DATASET ENTRIES Block Start
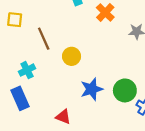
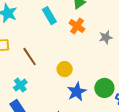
yellow circle: (72, 56) -> (65, 69), moved

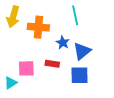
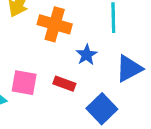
blue triangle: (82, 51) -> (129, 69), moved
blue square: (80, 75) -> (102, 109), turned 36

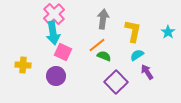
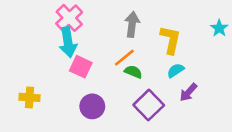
cyan star: (168, 32) -> (219, 28), moved
yellow cross: (23, 65) -> (29, 97), moved
purple arrow: (147, 72) -> (188, 92), turned -105
purple circle: (56, 76) -> (92, 106), moved

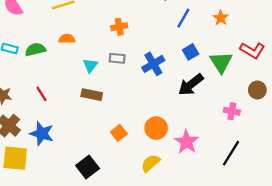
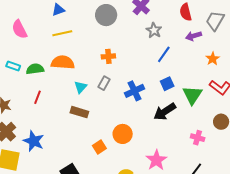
orange star: (221, 18) -> (213, 59), moved
orange semicircle: (67, 39) -> (63, 62), size x1.6
gray rectangle: (117, 58) -> (104, 83), turned -72
red line: (42, 94) -> (38, 97), moved, turned 48
orange circle: (156, 128) -> (123, 134), moved

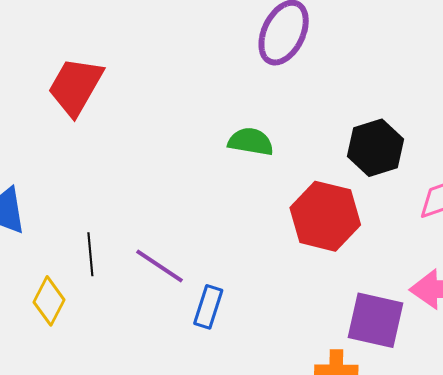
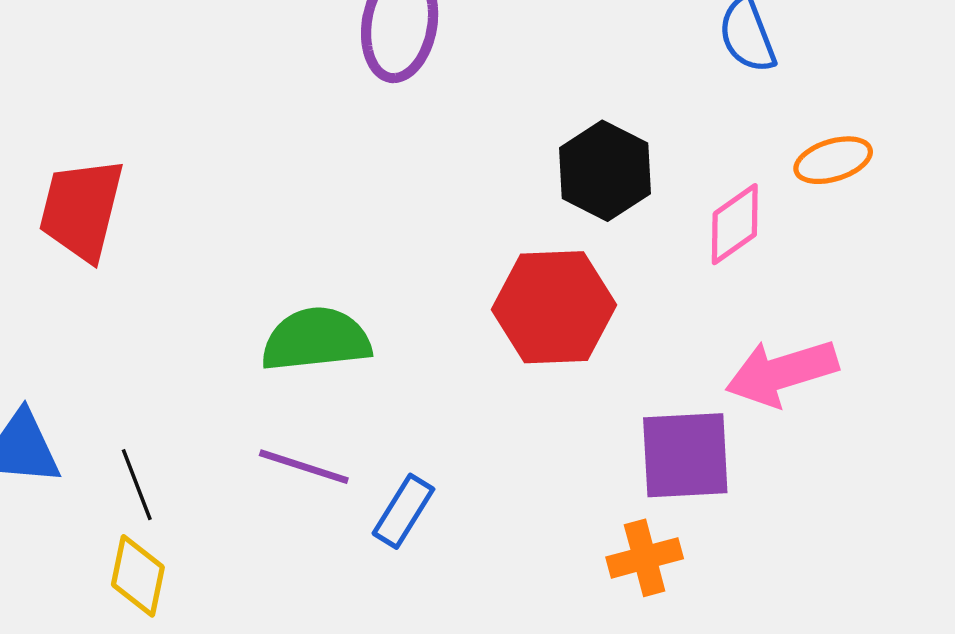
green semicircle: (251, 142) -> (316, 340), moved, size x1.4
black line: (90, 254) -> (137, 485), moved
blue rectangle: (208, 307) -> (403, 511), turned 30

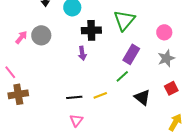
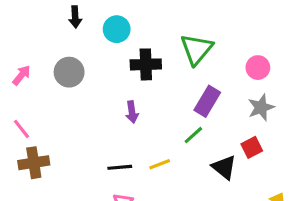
pink arrow: (21, 37) -> (21, 75), moved
purple arrow: (82, 53) -> (132, 112), moved
red square: (171, 88) -> (252, 147), moved

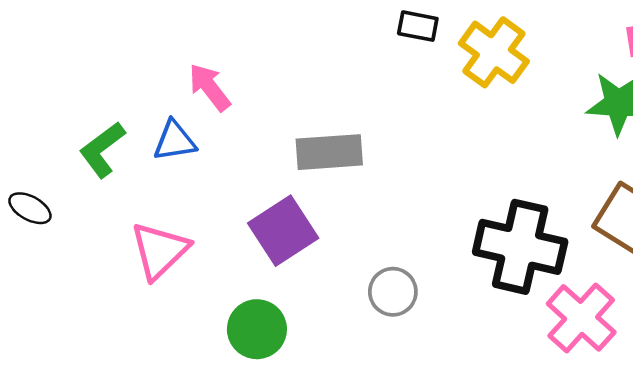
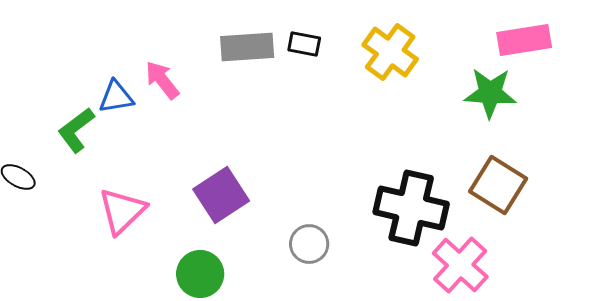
black rectangle: (418, 26) -> (304, 44), moved
blue triangle: (175, 141) -> (116, 97), moved
gray rectangle: (329, 152) -> (247, 47), moved

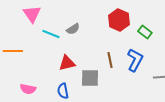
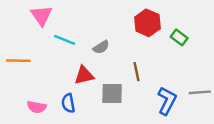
gray semicircle: (73, 29) -> (101, 47), moved
blue L-shape: (135, 60) -> (167, 101), moved
blue semicircle: (63, 91) -> (68, 103), moved

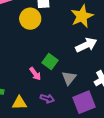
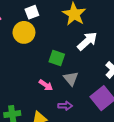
green square: (50, 61) -> (57, 58), moved
gray triangle: (69, 78) -> (71, 79), moved

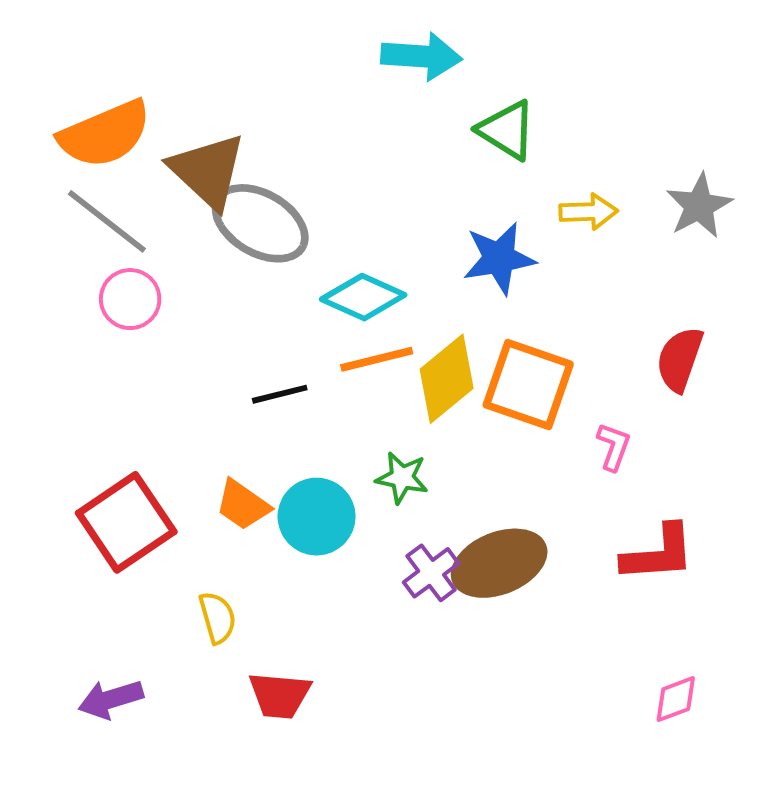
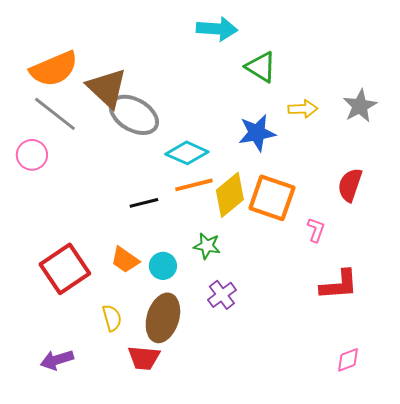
pink circle: (130, 299) -> (32, 155), moved
cyan circle: (317, 517) -> (163, 266), size x0.7
brown ellipse: (499, 563) -> (163, 318), moved, turned -51

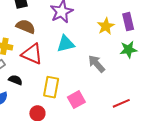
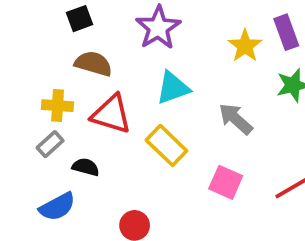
yellow rectangle: (51, 87) -> (166, 145), moved, turned -50
pink square: (76, 100) -> (226, 182), moved, turned -30

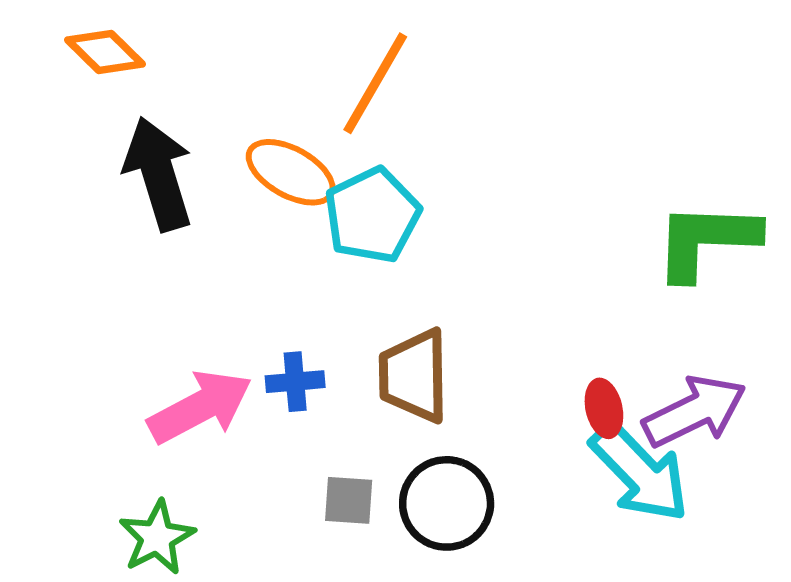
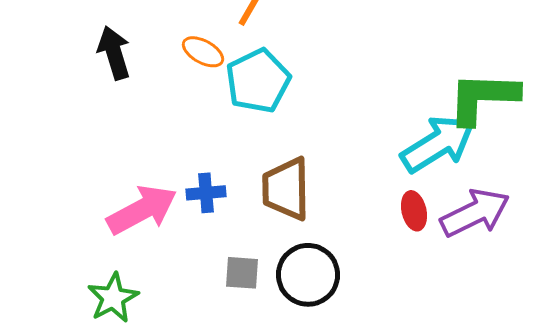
orange ellipse: (291, 172) -> (203, 52), size x0.7
black arrow: (158, 174) -> (114, 53), size x0.7
cyan arrow: (640, 472) -> (438, 144), moved, turned -78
DATASET ENTRIES Block End
* PROBLEM REQUIREMENTS *
Set down every line of the entries above again, exactly as written, but not the pictures.

* SOLUTION TO THE EXERCISE *
yellow circle: (72, 56) -> (65, 69), moved

blue triangle: (82, 51) -> (129, 69), moved
blue square: (80, 75) -> (102, 109), turned 36

cyan star: (168, 32) -> (219, 28), moved
yellow cross: (23, 65) -> (29, 97), moved
purple arrow: (147, 72) -> (188, 92), turned -105
purple circle: (56, 76) -> (92, 106), moved

orange star: (221, 18) -> (213, 59), moved
orange semicircle: (67, 39) -> (63, 62), size x1.6
gray rectangle: (117, 58) -> (104, 83), turned -72
red line: (42, 94) -> (38, 97), moved, turned 48
orange circle: (156, 128) -> (123, 134), moved

green semicircle: (251, 142) -> (316, 340), moved, size x1.4
black line: (90, 254) -> (137, 485), moved
blue rectangle: (208, 307) -> (403, 511), turned 30

pink arrow: (21, 37) -> (21, 75), moved
purple arrow: (82, 53) -> (132, 112), moved
red square: (171, 88) -> (252, 147), moved

black rectangle: (418, 26) -> (304, 44), moved
blue triangle: (175, 141) -> (116, 97), moved
gray rectangle: (329, 152) -> (247, 47), moved

gray semicircle: (73, 29) -> (101, 47), moved
blue L-shape: (135, 60) -> (167, 101), moved
blue semicircle: (63, 91) -> (68, 103), moved

green square: (50, 61) -> (57, 58), moved
gray triangle: (69, 78) -> (71, 79), moved

pink circle: (130, 299) -> (32, 155), moved
cyan circle: (317, 517) -> (163, 266), size x0.7
brown ellipse: (499, 563) -> (163, 318), moved, turned -51

yellow rectangle: (51, 87) -> (166, 145), moved, turned -50
pink square: (76, 100) -> (226, 182), moved, turned -30

orange ellipse: (291, 172) -> (203, 52), size x0.7
black arrow: (158, 174) -> (114, 53), size x0.7
cyan arrow: (640, 472) -> (438, 144), moved, turned -78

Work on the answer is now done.